### Work request
Pictures are to be omitted. Output only the lines from the one containing "D2: none -> schottky (A OUT2, K VDD)" through the end of the data, word for word.

### Change listing data
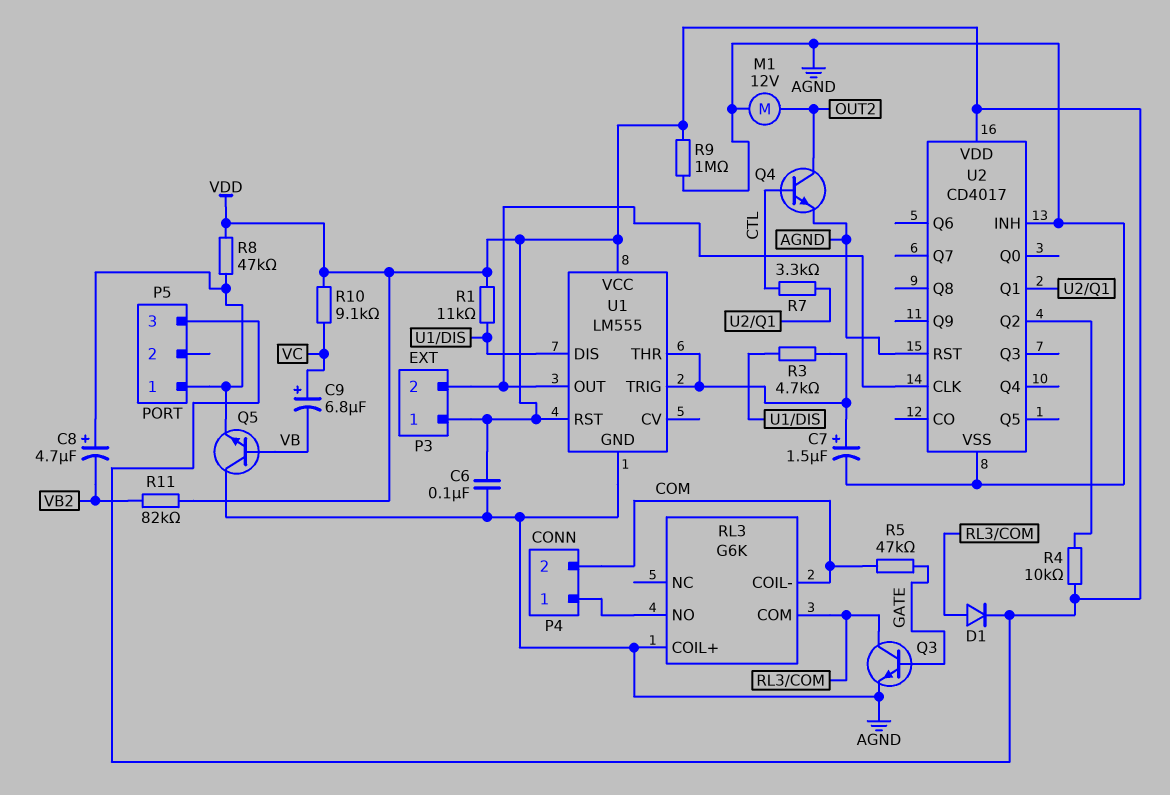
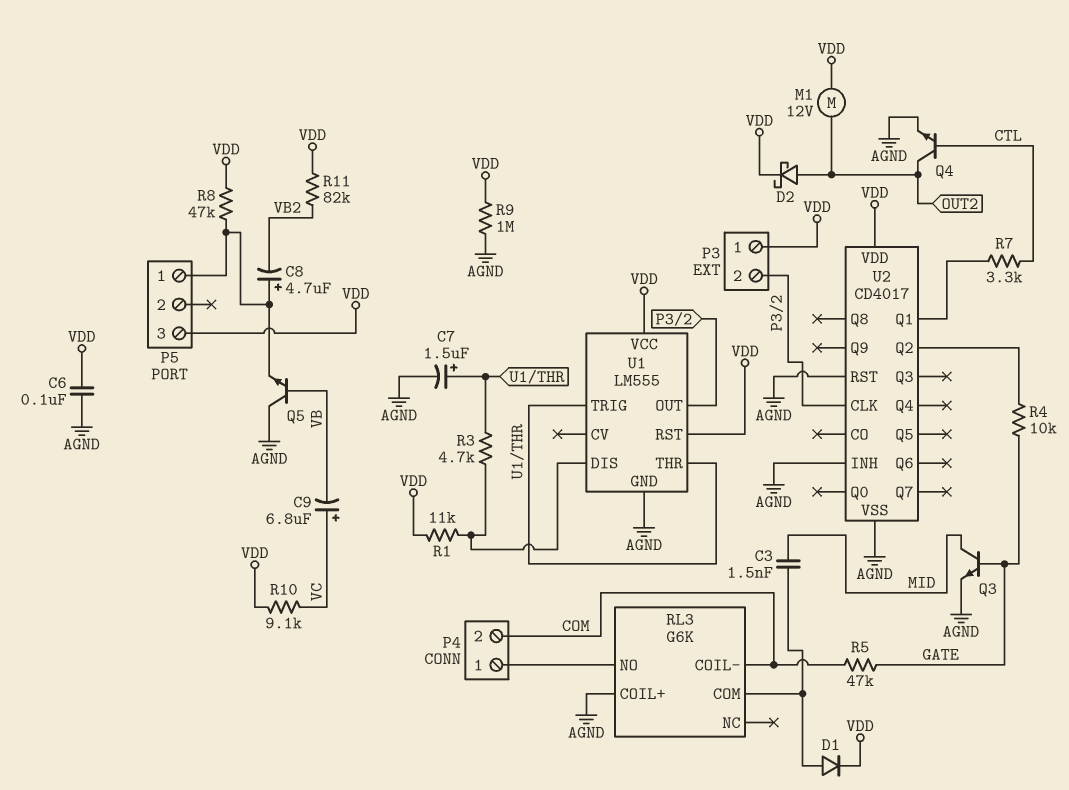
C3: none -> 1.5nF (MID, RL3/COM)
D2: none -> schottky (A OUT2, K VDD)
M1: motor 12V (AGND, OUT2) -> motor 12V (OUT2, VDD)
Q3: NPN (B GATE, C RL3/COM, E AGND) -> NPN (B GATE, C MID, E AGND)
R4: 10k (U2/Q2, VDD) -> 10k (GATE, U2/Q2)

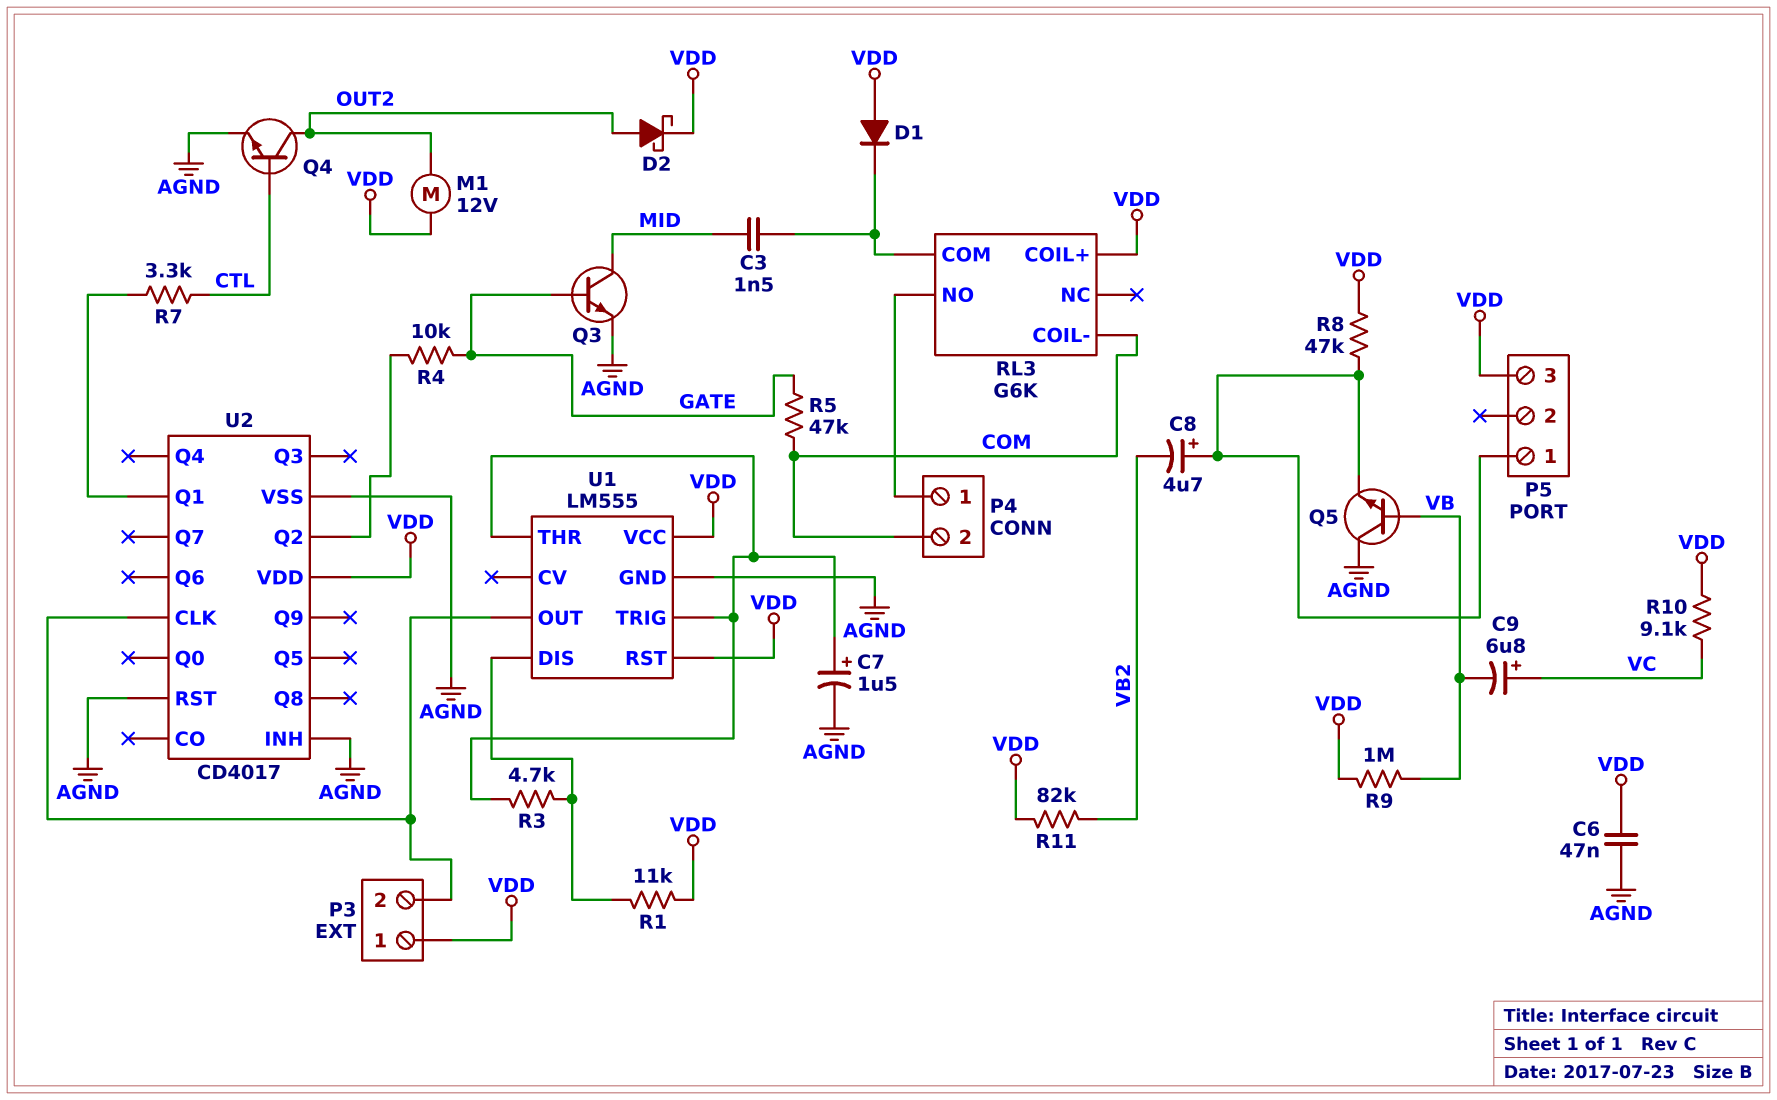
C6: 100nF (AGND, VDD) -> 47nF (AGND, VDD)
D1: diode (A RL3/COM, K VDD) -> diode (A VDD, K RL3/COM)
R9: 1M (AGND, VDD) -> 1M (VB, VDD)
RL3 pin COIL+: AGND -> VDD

### Solution for this problem
D2: none -> schottky (A OUT2, K VDD)
M1: motor 12V (AGND, OUT2) -> motor 12V (OUT2, VDD)
Q3: NPN (B GATE, C RL3/COM, E AGND) -> NPN (B GATE, C MID, E AGND)
R4: 10k (U2/Q2, VDD) -> 10k (GATE, U2/Q2)

C6: 100nF (AGND, VDD) -> 47nF (AGND, VDD)
D1: diode (A RL3/COM, K VDD) -> diode (A VDD, K RL3/COM)
R9: 1M (AGND, VDD) -> 1M (VB, VDD)
RL3 pin COIL+: AGND -> VDD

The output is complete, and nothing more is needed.